* _Exercise objective_
Exclude the images, then return every line below exactly as written.

* _Given data_
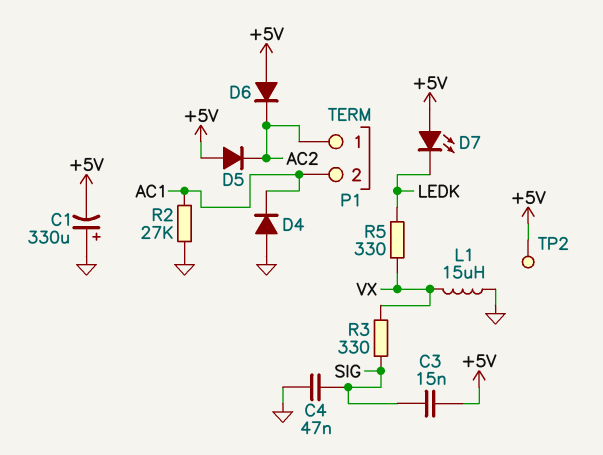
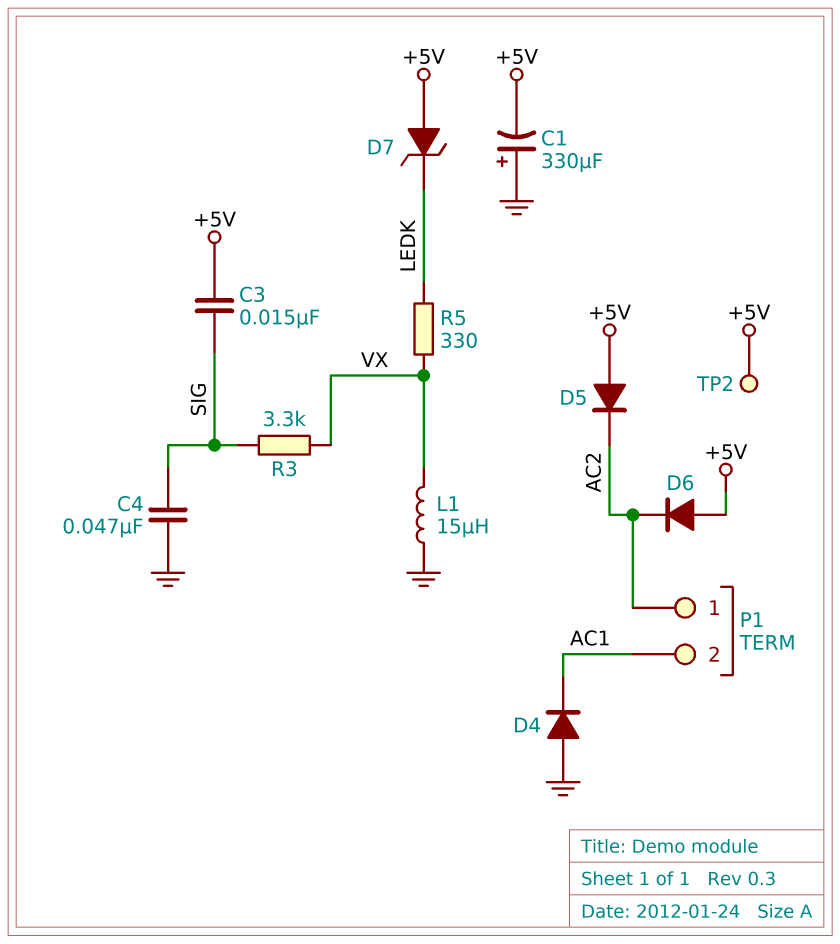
D7: LED (A +5V, K LEDK) -> zener (A +5V, K LEDK)
R2: 27k (AC1, GND) -> none
R3: 330 (SIG, VX) -> 3.3k (SIG, VX)

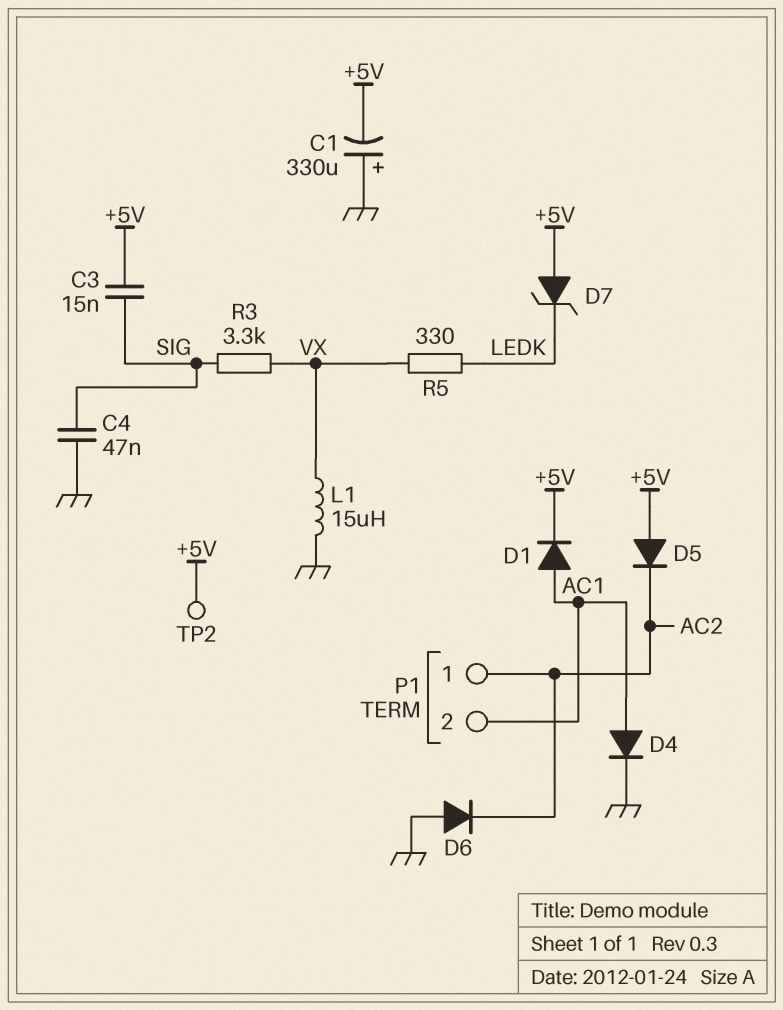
D1: none -> diode (A AC1, K +5V)
D4: diode (A GND, K AC1) -> diode (A AC1, K GND)
D6: diode (A +5V, K AC2) -> diode (A GND, K AC2)

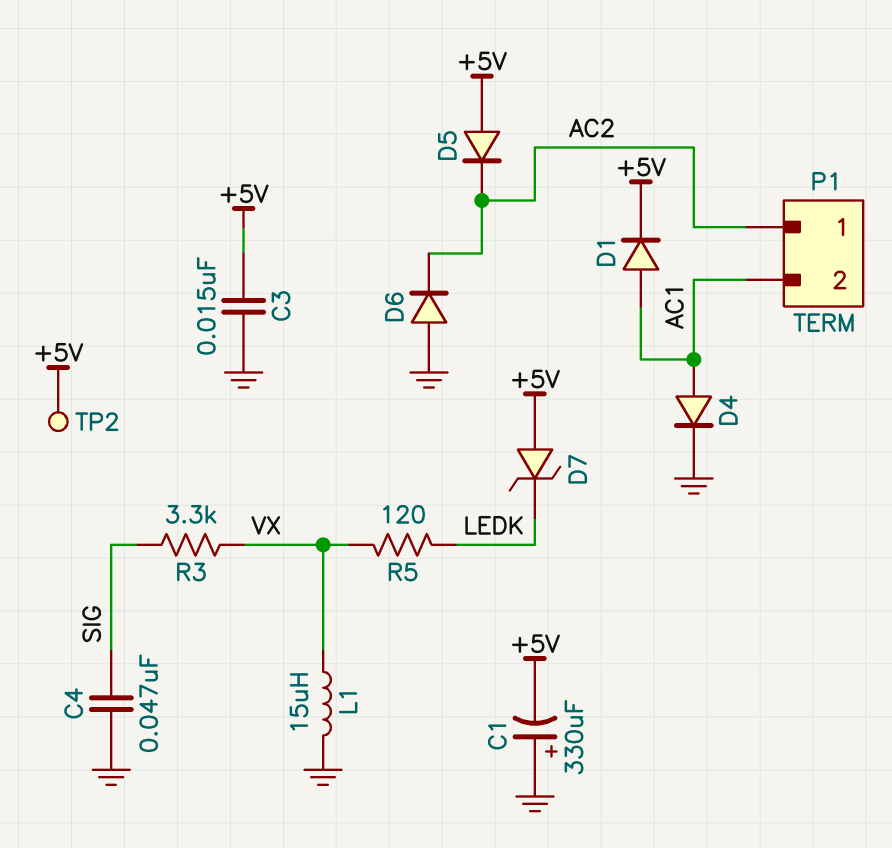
C3: 15nF (+5V, SIG) -> 15nF (+5V, GND)
R5: 330 (LEDK, VX) -> 120 (LEDK, VX)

* _Task answer_
D7: LED (A +5V, K LEDK) -> zener (A +5V, K LEDK)
R2: 27k (AC1, GND) -> none
R3: 330 (SIG, VX) -> 3.3k (SIG, VX)

D1: none -> diode (A AC1, K +5V)
D4: diode (A GND, K AC1) -> diode (A AC1, K GND)
D6: diode (A +5V, K AC2) -> diode (A GND, K AC2)

C3: 15nF (+5V, SIG) -> 15nF (+5V, GND)
R5: 330 (LEDK, VX) -> 120 (LEDK, VX)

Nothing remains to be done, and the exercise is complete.